For the material below, count the lines containing "DGND" and reply with the number alone.

━━━━━ Data for this task

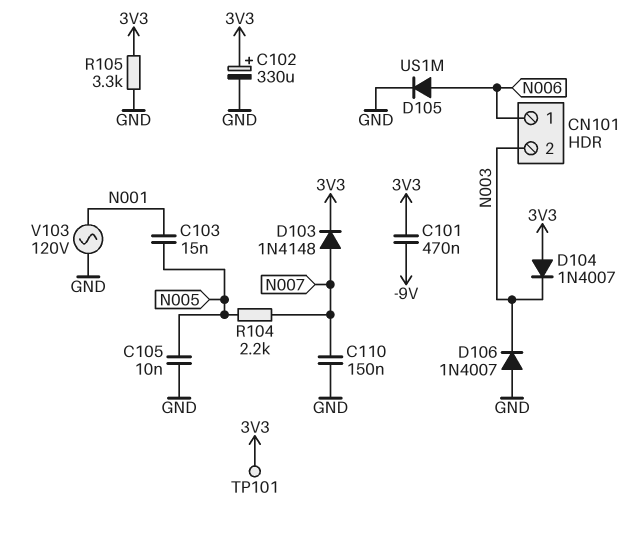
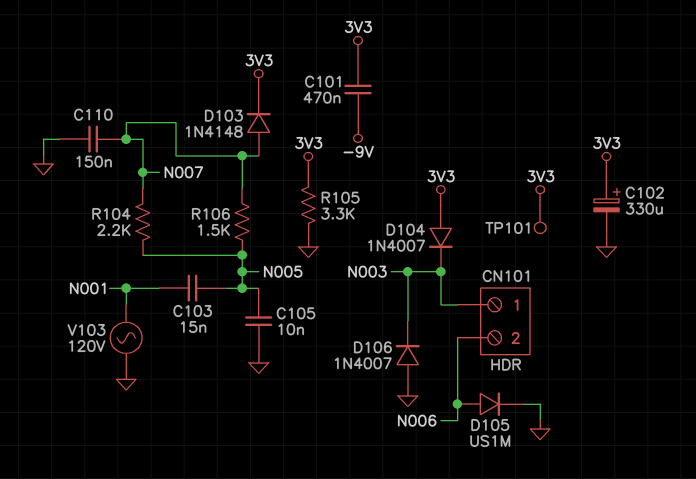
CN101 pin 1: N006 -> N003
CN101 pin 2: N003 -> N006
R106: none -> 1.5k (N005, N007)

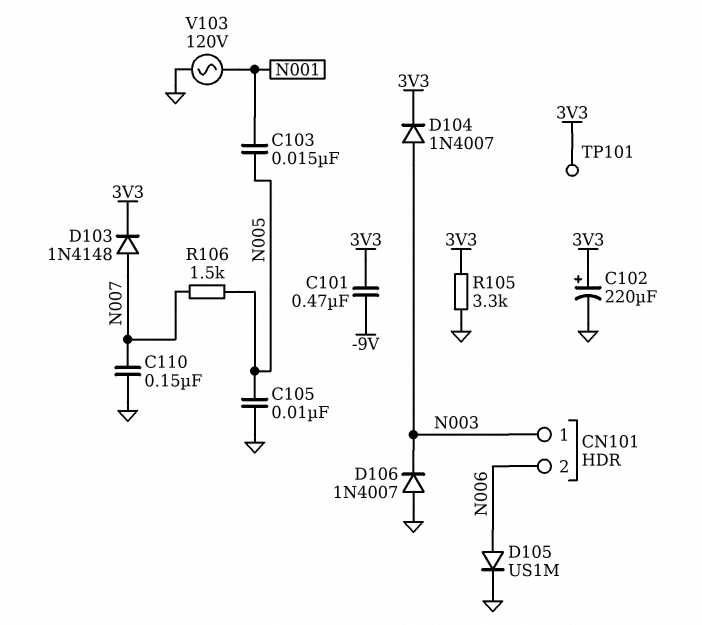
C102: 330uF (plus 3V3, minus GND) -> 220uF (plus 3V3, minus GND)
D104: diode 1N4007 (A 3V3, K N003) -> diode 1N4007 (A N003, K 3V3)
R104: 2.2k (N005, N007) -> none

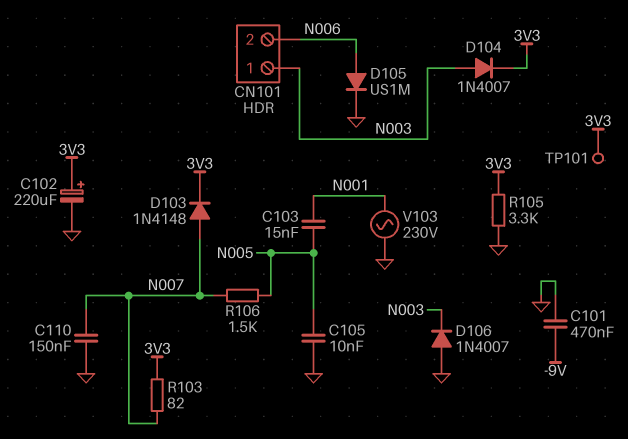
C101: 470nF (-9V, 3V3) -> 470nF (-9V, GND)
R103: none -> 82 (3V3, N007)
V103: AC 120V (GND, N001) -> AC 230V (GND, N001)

━━━━━━━━━━
━━━━━ Data for this task

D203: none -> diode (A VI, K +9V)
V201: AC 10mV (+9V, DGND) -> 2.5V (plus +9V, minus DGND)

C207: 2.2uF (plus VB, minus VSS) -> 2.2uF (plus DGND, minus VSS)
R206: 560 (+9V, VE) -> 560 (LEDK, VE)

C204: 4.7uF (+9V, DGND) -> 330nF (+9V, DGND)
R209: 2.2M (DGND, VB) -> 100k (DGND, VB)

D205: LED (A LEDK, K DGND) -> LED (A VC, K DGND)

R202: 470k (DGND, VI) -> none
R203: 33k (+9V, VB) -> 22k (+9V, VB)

━━━━━━━━━━

Output of the exercise »
6